TO DO
Only the line containing "purple tree: 2 -> 3" and the lines after it, through the end of the entries, should be output exactly.

Object state change records
- - - - - - -

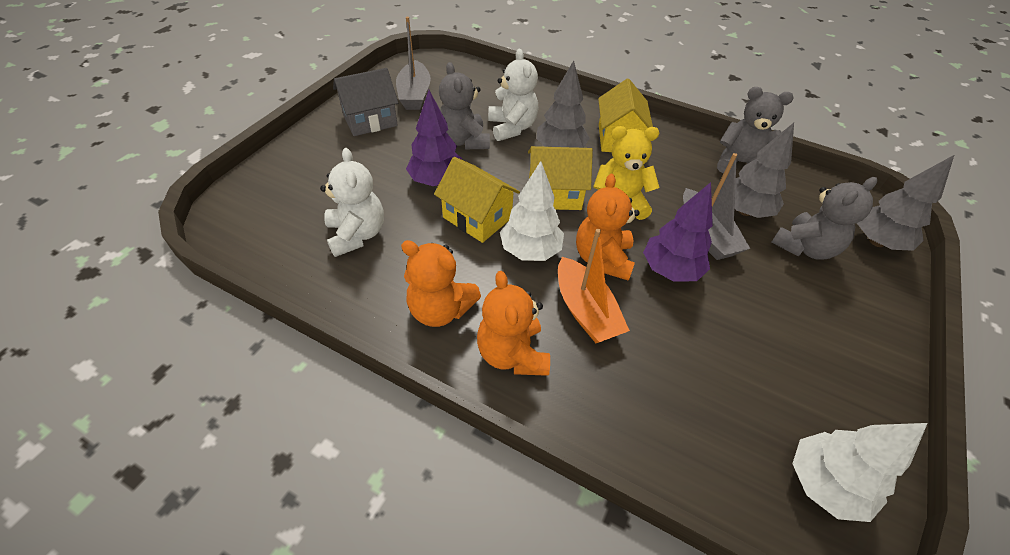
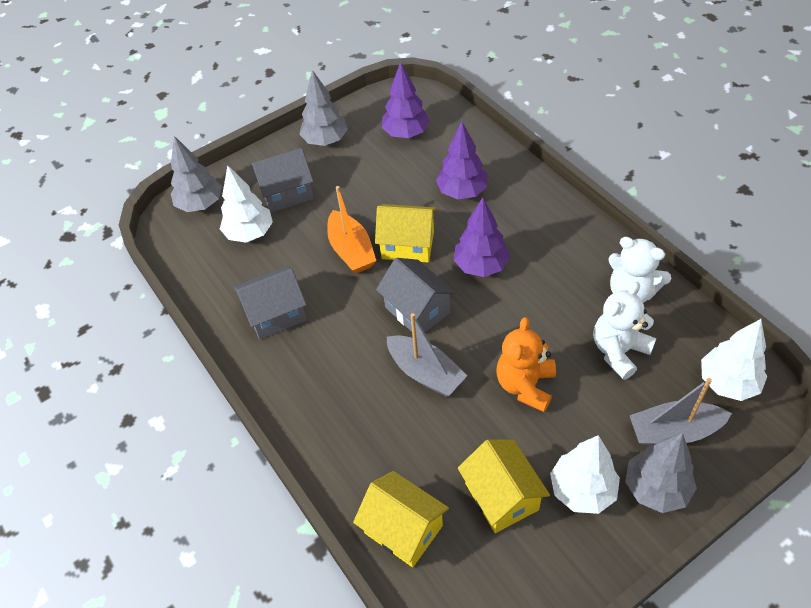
grey house: 1 -> 3
grey teddy bear: 3 -> 0
orange teddy bear: 3 -> 1
purple tree: 2 -> 3
white tree: 2 -> 3
yellow teddy bear: 1 -> 0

- - - - - - -

SOLUTION
purple tree: 2 -> 3
white tree: 2 -> 3
yellow teddy bear: 1 -> 0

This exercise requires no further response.